====== RECORDS TO PROCESS

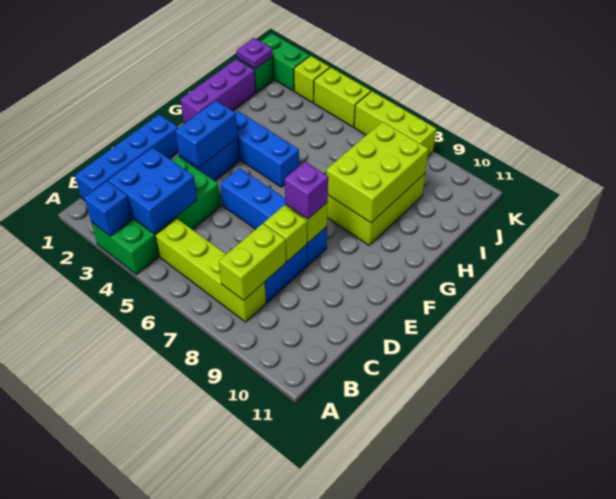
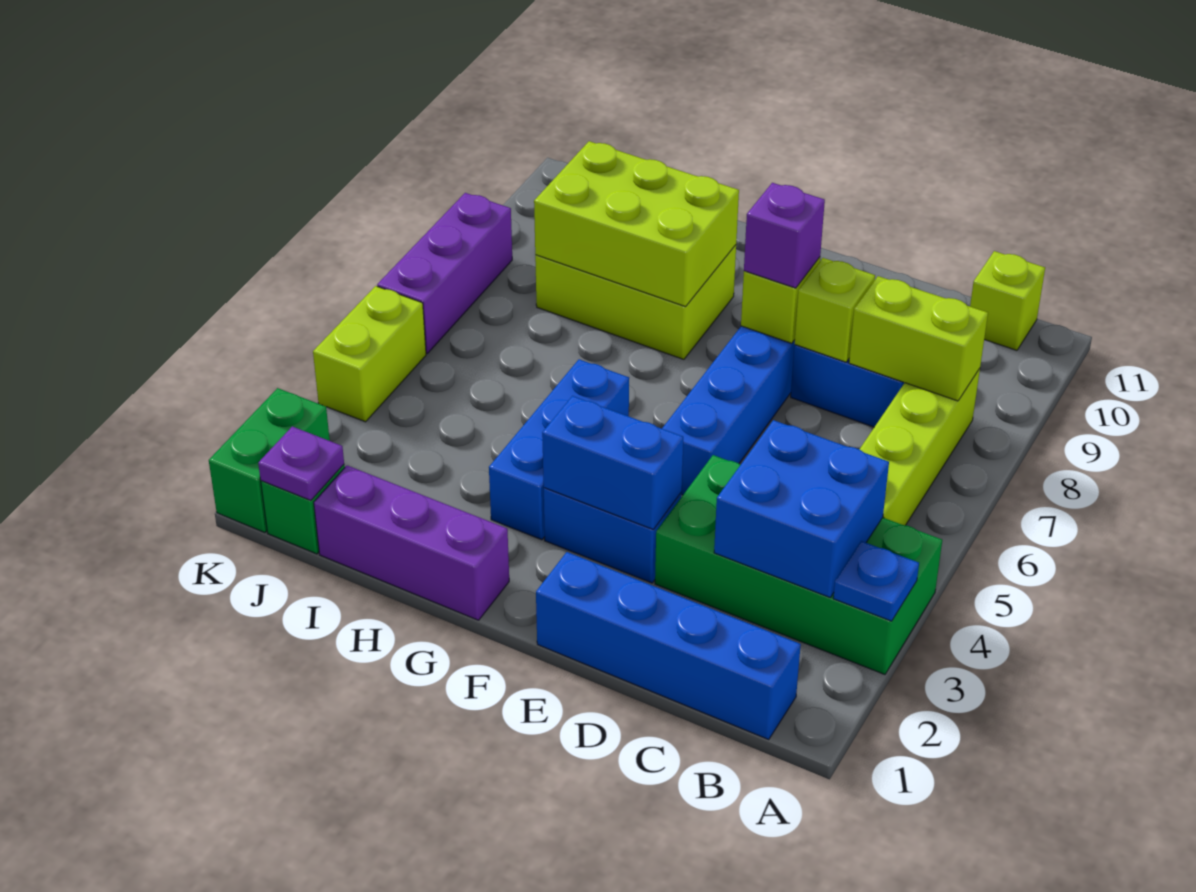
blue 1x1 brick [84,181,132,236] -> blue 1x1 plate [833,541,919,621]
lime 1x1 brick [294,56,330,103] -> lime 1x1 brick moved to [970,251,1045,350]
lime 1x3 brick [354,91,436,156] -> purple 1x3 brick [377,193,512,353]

============
====== RECORDS TO PROCESS

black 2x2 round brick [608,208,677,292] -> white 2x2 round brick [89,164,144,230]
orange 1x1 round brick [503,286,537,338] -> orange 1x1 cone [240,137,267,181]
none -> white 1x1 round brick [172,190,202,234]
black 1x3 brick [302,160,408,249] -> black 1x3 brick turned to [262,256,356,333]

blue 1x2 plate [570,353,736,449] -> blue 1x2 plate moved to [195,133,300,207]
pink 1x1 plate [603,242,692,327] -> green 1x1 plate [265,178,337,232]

============

**ABOUT THIS EXERCISE:**
Line count for the word "black": please state how many lines of the records above contain it, and nothing else.

**SOLUTION FOR THIS TASK:**
2